=== Written problem ===
Give everything from the line containing "Locate each specified" down to the end of the entries below as a Markdown table with the columns Row and Line, one numbered row per line, with blank lines and pictures left out.
>>>>
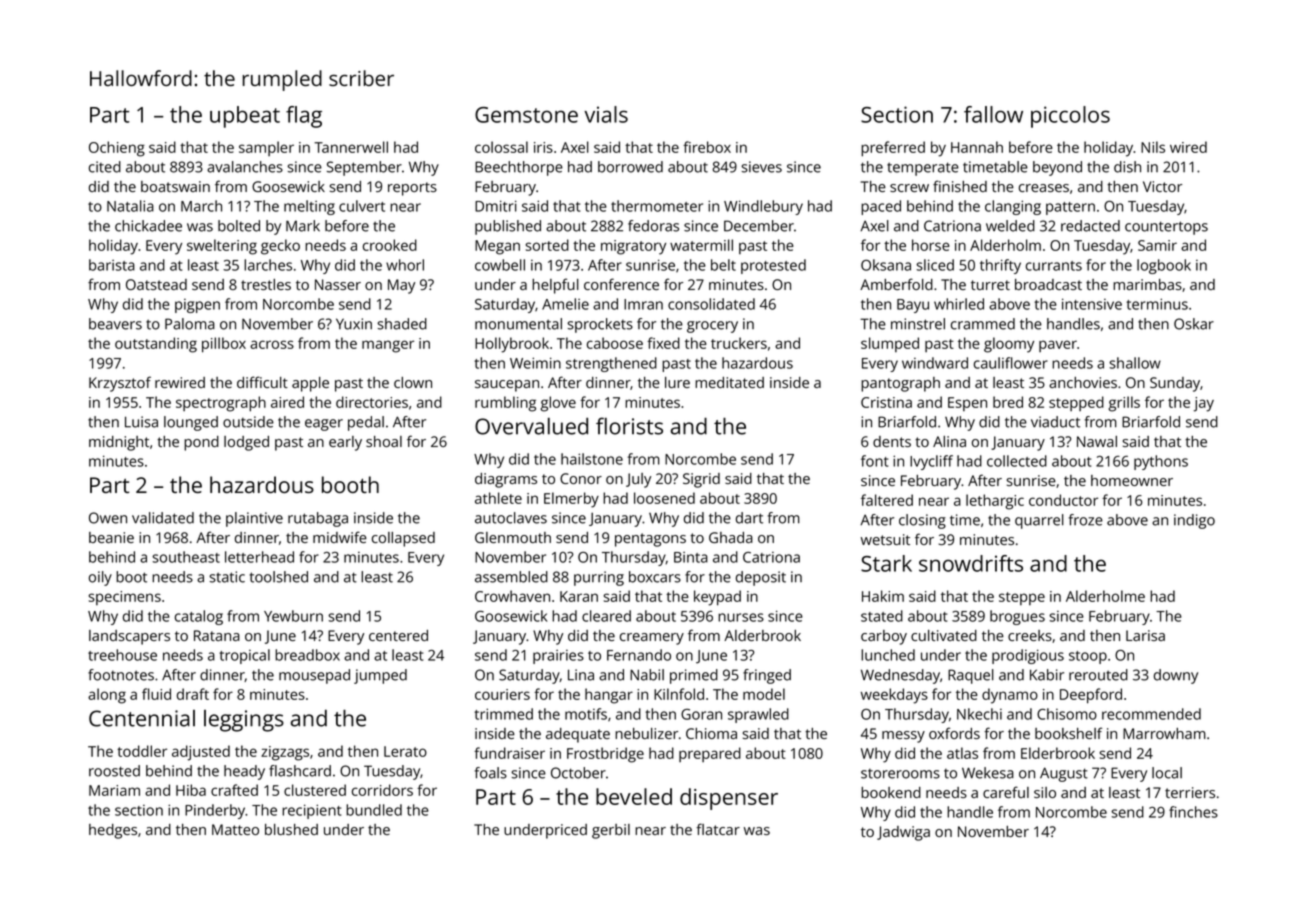 This screenshot has height=924, width=1308. What do you see at coordinates (507, 386) in the screenshot?
I see `saucepan` at bounding box center [507, 386].
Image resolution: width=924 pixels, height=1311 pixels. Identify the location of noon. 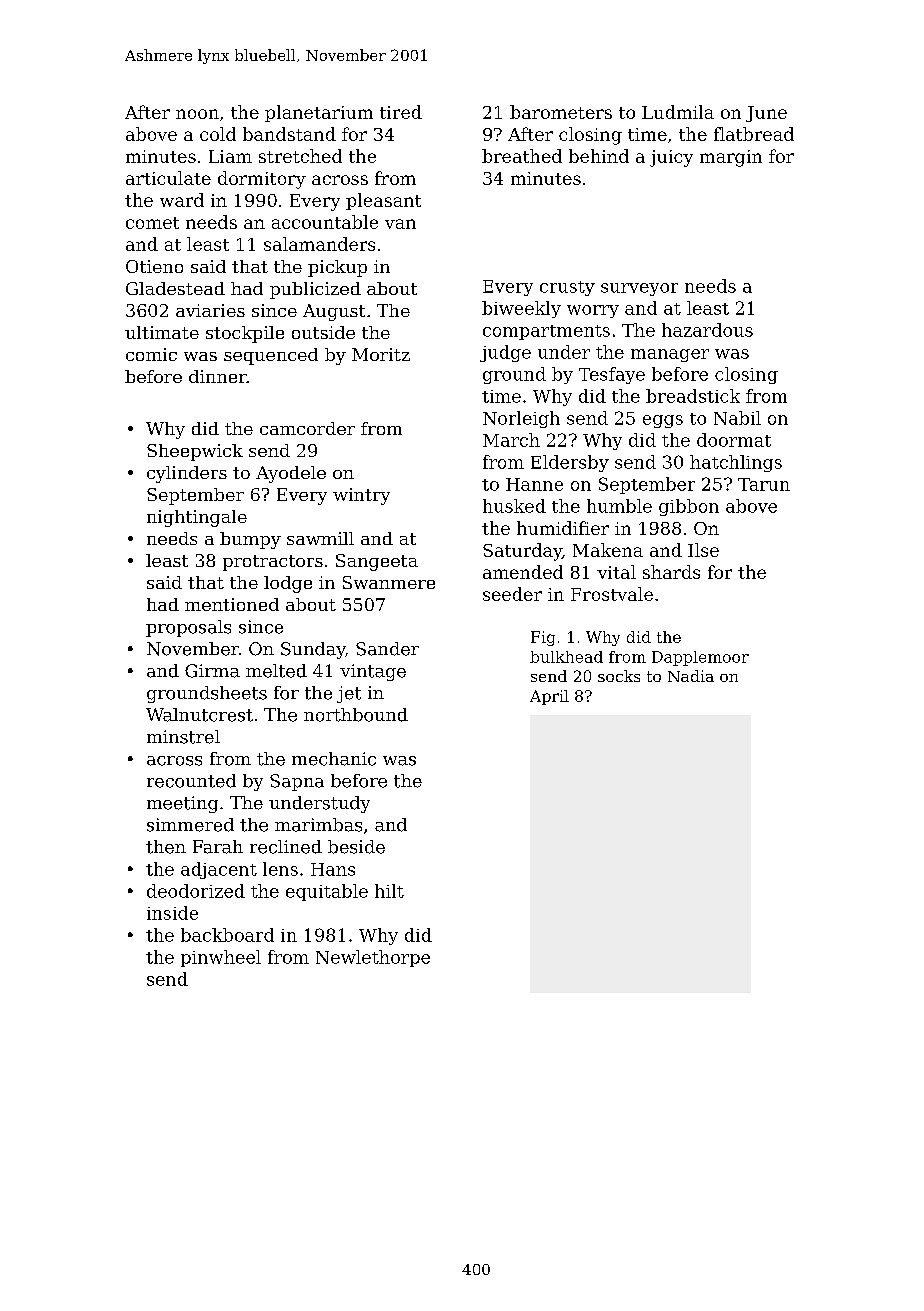
(197, 114).
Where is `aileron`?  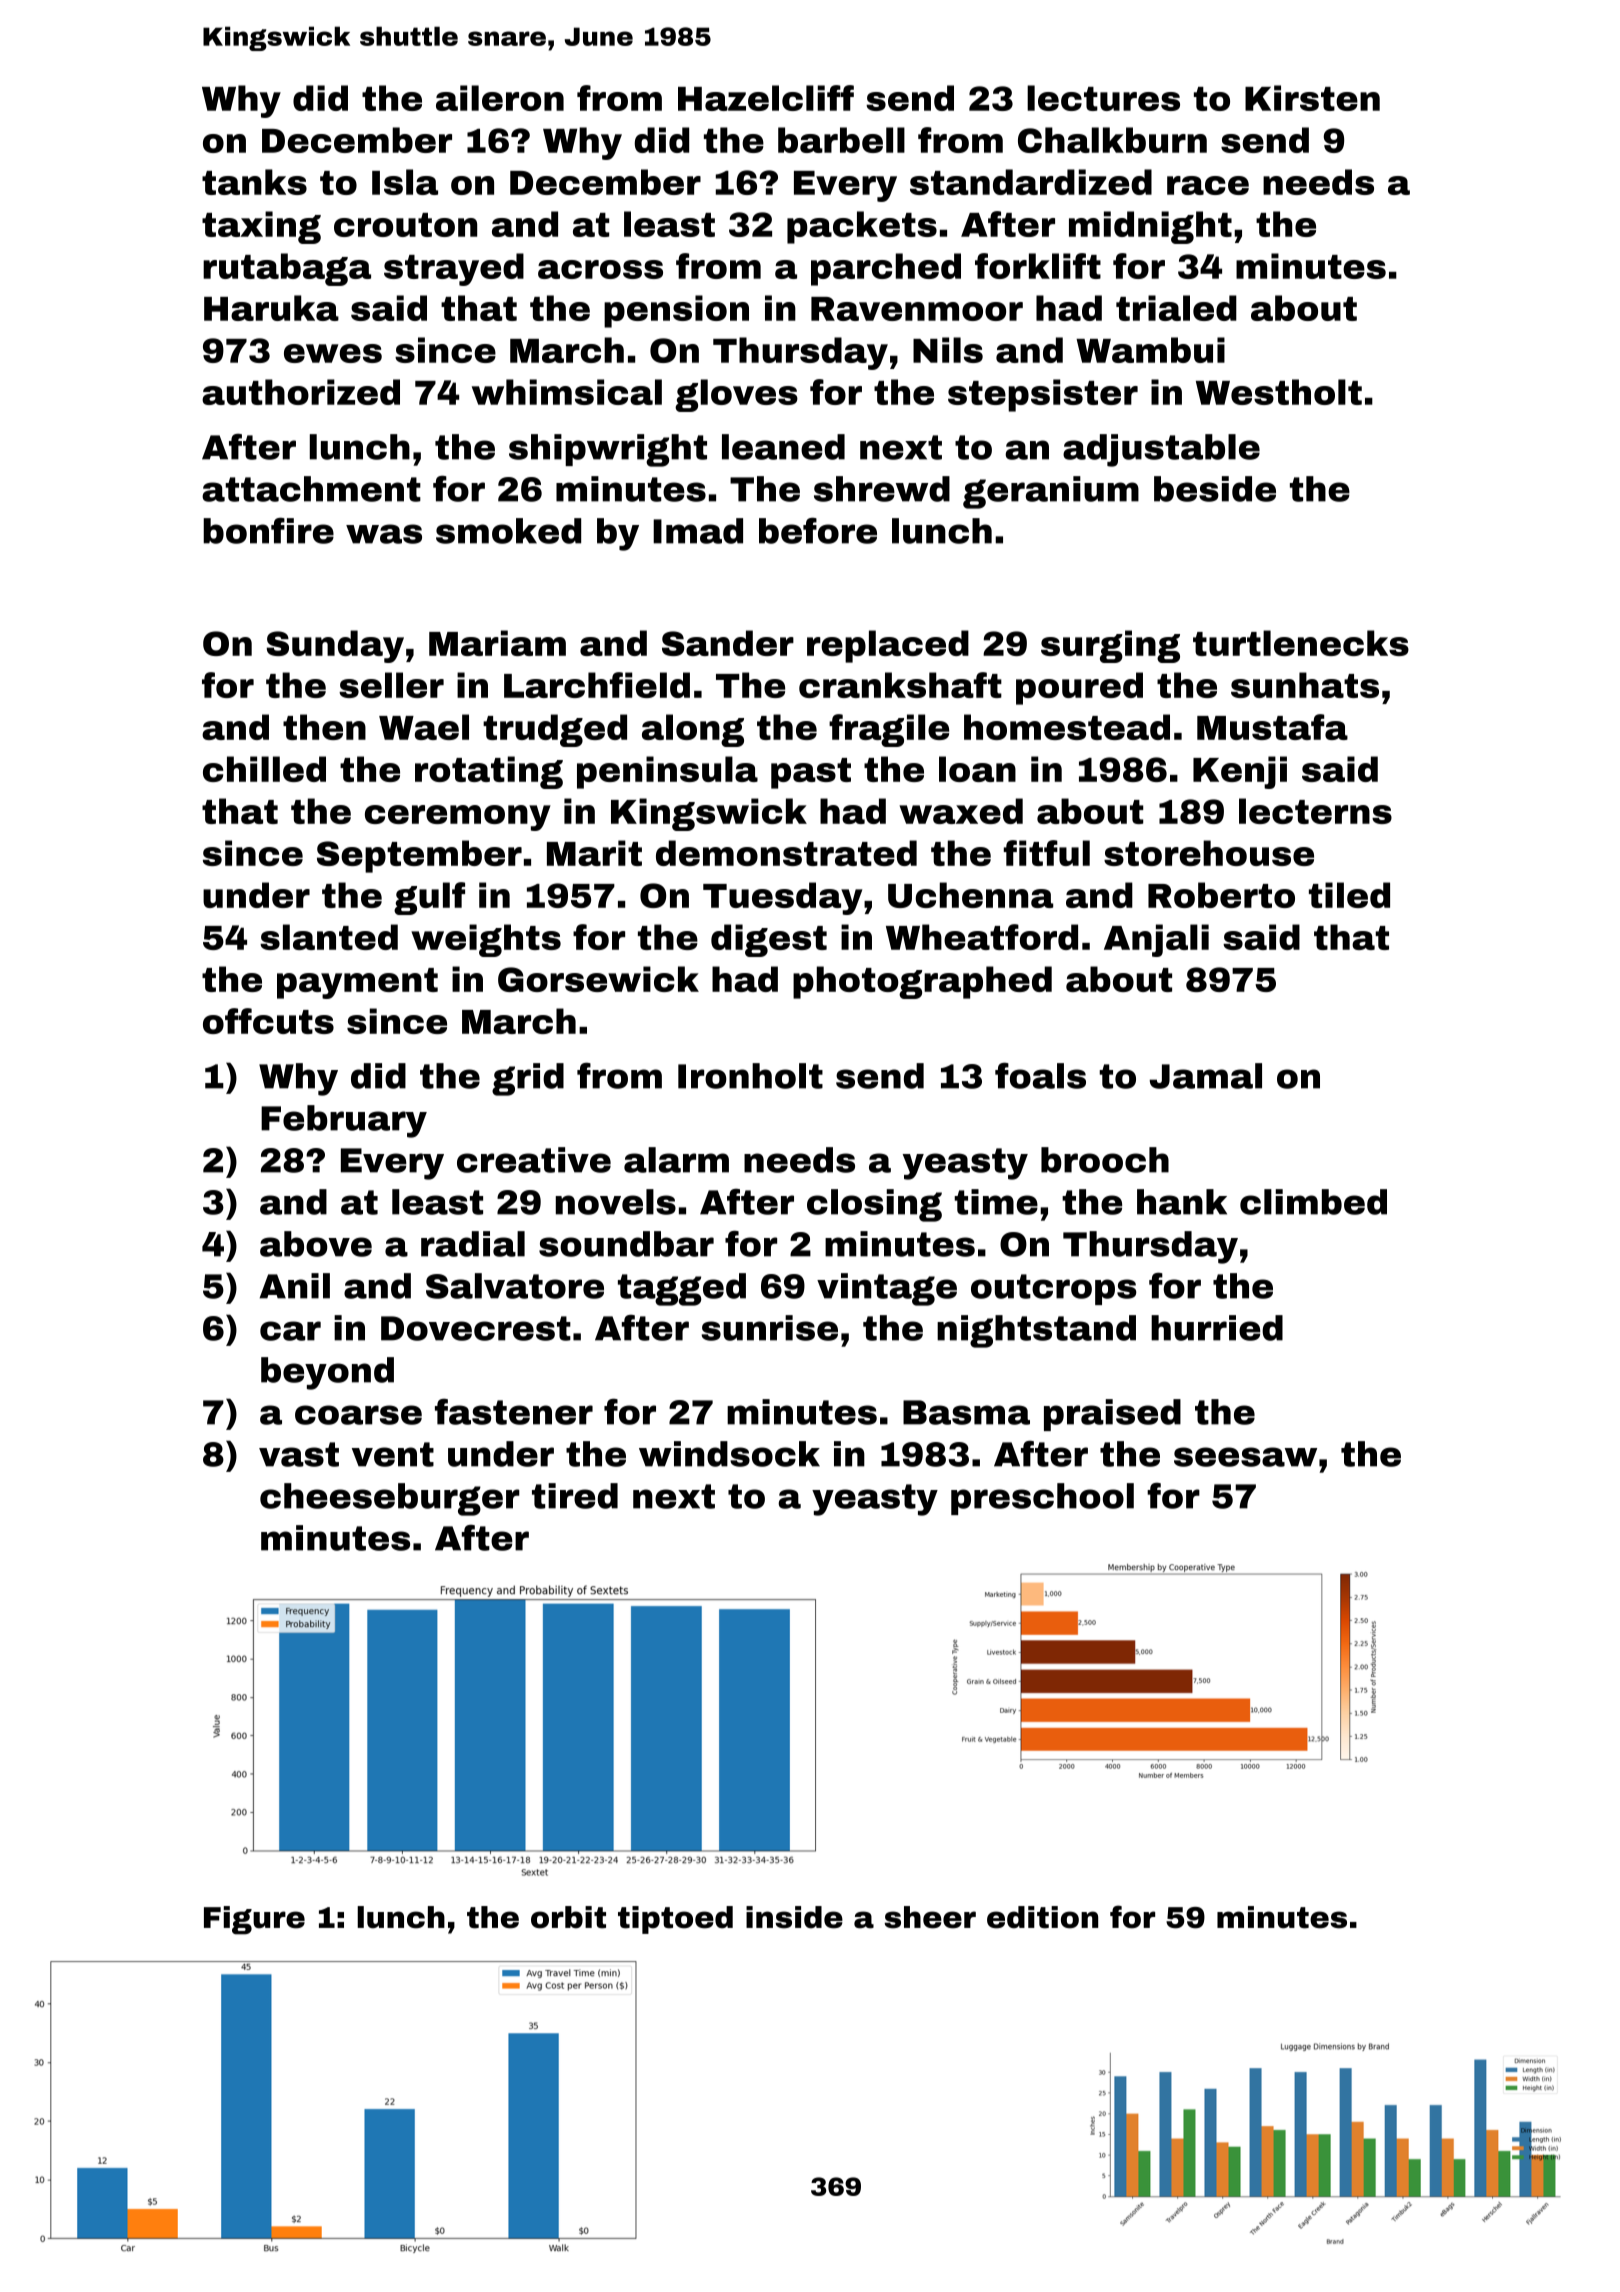 aileron is located at coordinates (500, 98).
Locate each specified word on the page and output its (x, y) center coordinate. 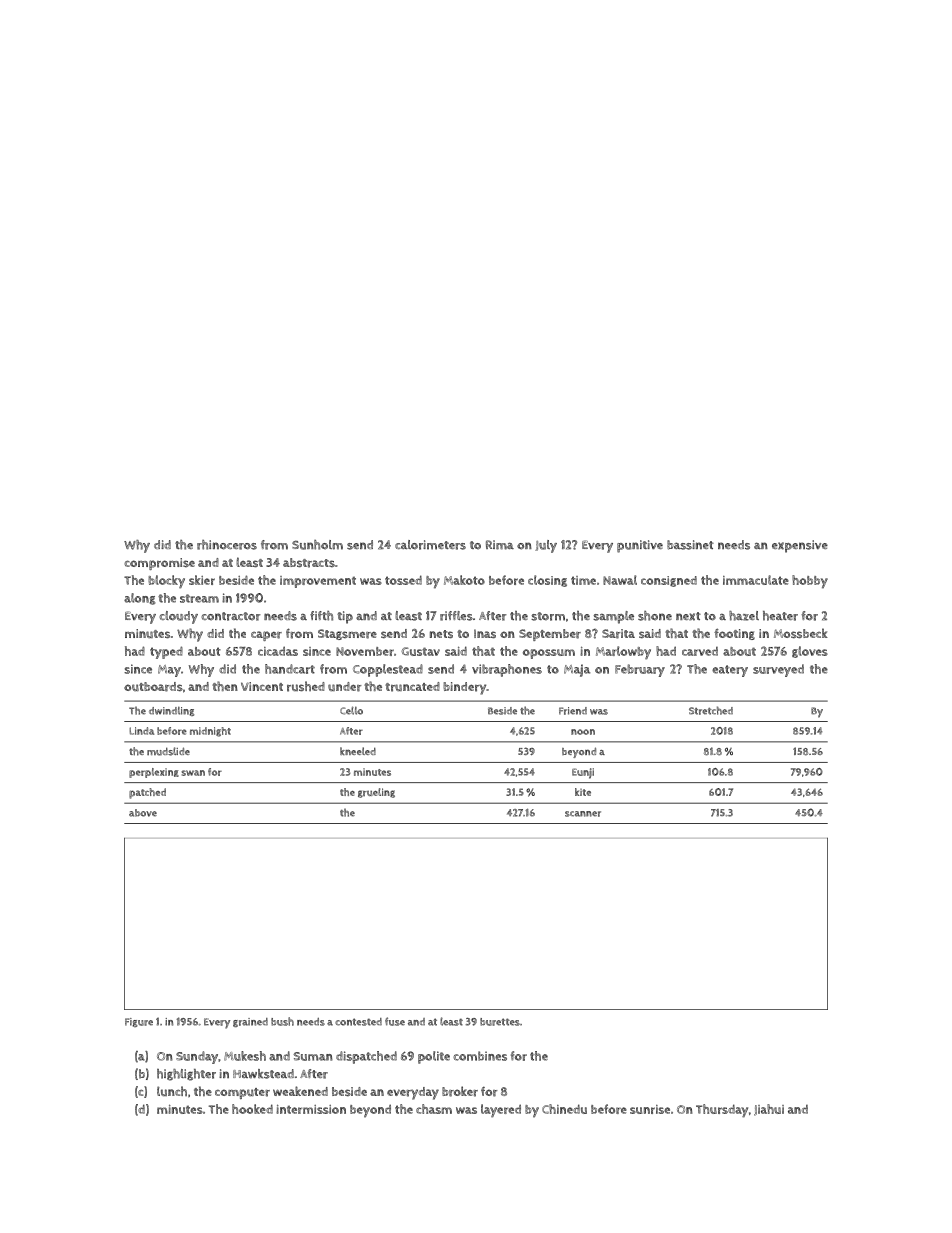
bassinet (690, 545)
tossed (403, 580)
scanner (583, 814)
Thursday (722, 1111)
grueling (376, 793)
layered (501, 1111)
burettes (500, 1022)
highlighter (186, 1075)
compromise (159, 564)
<<<<
=== Solution to this problem ===
| Row | Line |
|---|---|
| 1 | Locate each specified word on the page and output its (x, y) center coordinate.  |
| 2 | bassinet (690, 545) |
| 3 | tossed (403, 580) |
| 4 | scanner (583, 814) |
| 5 | Thursday (722, 1111) |
| 6 | grueling (376, 793) |
| 7 | layered (501, 1111) |
| 8 | burettes (500, 1022) |
| 9 | highlighter (186, 1075) |
| 10 | compromise (159, 564) |